→ **Extracted data entries**
****
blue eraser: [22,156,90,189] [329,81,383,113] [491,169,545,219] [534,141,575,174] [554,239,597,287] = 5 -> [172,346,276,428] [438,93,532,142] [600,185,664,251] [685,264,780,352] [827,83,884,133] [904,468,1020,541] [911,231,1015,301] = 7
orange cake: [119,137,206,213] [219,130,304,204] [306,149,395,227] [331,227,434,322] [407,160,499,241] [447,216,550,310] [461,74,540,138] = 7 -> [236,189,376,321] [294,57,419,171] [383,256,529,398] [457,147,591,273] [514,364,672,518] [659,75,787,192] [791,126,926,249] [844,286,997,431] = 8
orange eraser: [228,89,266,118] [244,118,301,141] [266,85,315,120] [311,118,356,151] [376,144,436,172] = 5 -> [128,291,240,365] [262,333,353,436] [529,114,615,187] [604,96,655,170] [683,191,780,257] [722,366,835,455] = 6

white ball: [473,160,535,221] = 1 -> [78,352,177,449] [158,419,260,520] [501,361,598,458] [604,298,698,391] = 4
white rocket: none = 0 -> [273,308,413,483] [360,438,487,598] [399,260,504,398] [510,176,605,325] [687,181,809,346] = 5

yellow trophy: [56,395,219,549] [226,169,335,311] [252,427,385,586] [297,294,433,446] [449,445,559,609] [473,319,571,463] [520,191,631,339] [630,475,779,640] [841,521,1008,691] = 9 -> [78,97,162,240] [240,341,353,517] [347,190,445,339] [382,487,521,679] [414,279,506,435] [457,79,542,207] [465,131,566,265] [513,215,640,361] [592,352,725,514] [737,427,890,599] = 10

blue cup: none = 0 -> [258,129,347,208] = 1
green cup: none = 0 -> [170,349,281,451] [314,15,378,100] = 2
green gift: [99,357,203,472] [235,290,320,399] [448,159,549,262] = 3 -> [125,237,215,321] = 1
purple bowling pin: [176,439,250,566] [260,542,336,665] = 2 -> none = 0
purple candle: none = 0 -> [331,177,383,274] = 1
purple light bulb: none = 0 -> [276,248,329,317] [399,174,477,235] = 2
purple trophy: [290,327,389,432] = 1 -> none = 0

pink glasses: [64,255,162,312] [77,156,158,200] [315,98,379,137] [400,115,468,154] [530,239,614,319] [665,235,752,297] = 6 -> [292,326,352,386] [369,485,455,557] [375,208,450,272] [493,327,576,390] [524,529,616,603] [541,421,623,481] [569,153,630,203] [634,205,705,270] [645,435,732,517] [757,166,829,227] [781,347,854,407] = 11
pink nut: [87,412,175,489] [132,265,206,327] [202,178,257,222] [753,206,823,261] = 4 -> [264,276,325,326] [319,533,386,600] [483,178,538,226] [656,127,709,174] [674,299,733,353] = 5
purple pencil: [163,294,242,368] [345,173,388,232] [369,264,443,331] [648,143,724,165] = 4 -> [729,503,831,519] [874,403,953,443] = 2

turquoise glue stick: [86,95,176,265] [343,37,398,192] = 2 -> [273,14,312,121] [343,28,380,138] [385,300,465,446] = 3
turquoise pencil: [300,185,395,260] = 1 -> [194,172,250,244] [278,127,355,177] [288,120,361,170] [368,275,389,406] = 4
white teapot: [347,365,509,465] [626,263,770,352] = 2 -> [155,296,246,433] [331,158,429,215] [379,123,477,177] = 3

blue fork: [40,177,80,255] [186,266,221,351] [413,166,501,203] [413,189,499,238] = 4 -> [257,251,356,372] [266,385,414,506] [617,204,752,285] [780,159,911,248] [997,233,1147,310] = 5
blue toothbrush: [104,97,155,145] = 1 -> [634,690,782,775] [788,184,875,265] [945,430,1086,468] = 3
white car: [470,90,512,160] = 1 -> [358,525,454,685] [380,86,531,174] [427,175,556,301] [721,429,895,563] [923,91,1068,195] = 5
****
→ **What to produce**
There is a run of lines above from the one with "turquoise glue stick: [86,95,176,265]" to the one with "white teapot: [347,365,509,465]"; print exactly that run, both ends included, and nothing else.

→ **Solved exercise**
turquoise glue stick: [86,95,176,265] [343,37,398,192] = 2 -> [273,14,312,121] [343,28,380,138] [385,300,465,446] = 3
turquoise pencil: [300,185,395,260] = 1 -> [194,172,250,244] [278,127,355,177] [288,120,361,170] [368,275,389,406] = 4
white teapot: [347,365,509,465] [626,263,770,352] = 2 -> [155,296,246,433] [331,158,429,215] [379,123,477,177] = 3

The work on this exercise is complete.